» **Work to be completed**
Tally the lines below that contain "yellow" and reply with only the tally.

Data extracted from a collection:
##############################

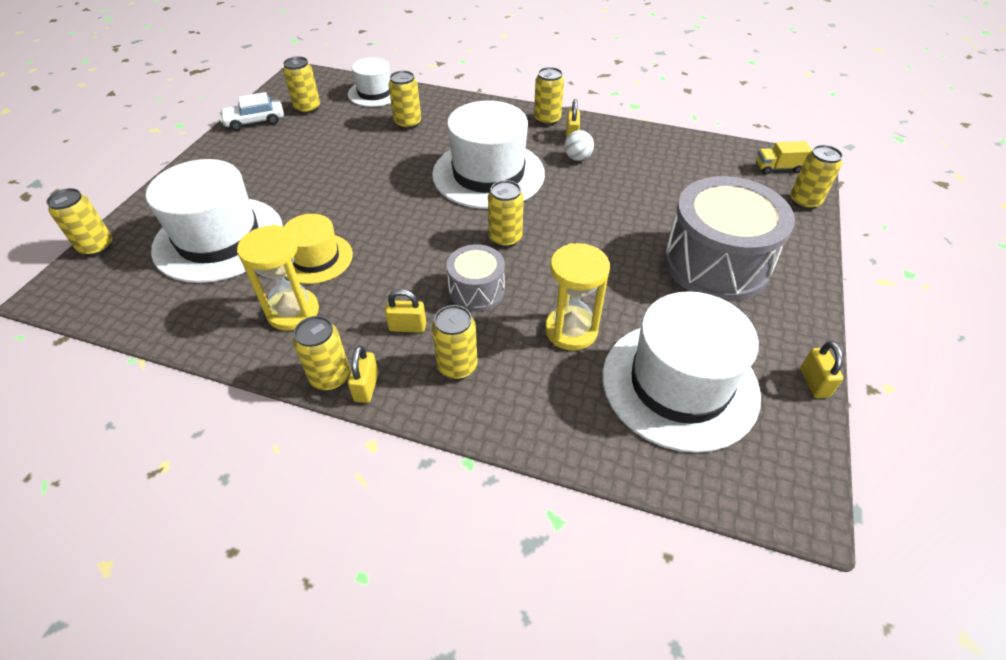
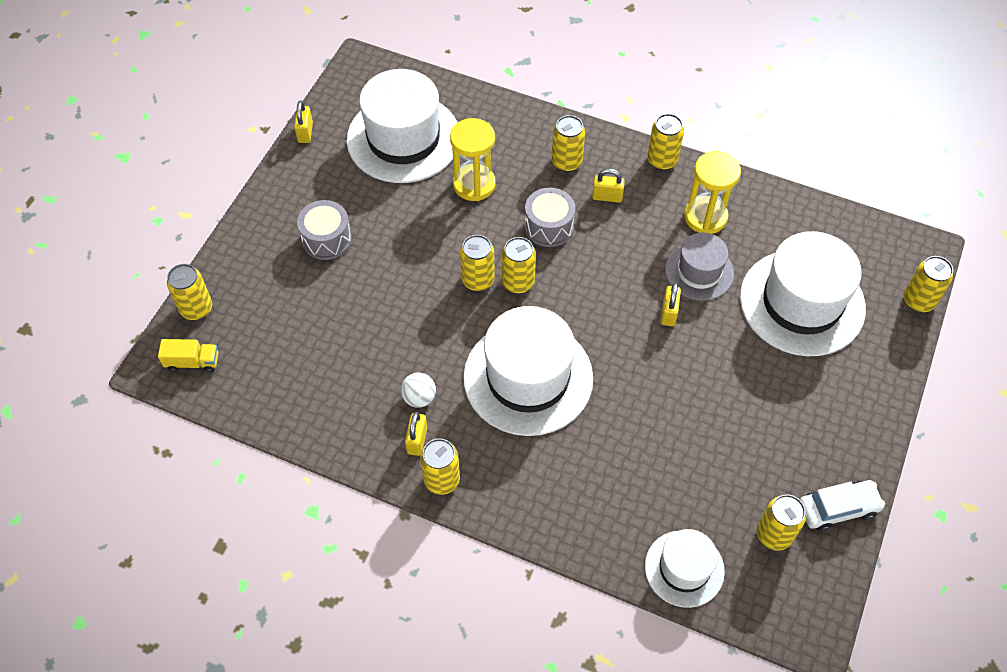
camera: 175 degrees left, 10 degrees up
(316, 258) = (699, 271): yellow hat -> grey hat
(366, 387) = (634, 152): yellow padlock -> yellow padlock (669, 313)
(408, 123) = (629, 486): yellow can -> yellow can (478, 280)
(716, 263) = (326, 239): grey drum -> grey drum, size x0.52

##############################

» **Output below**
3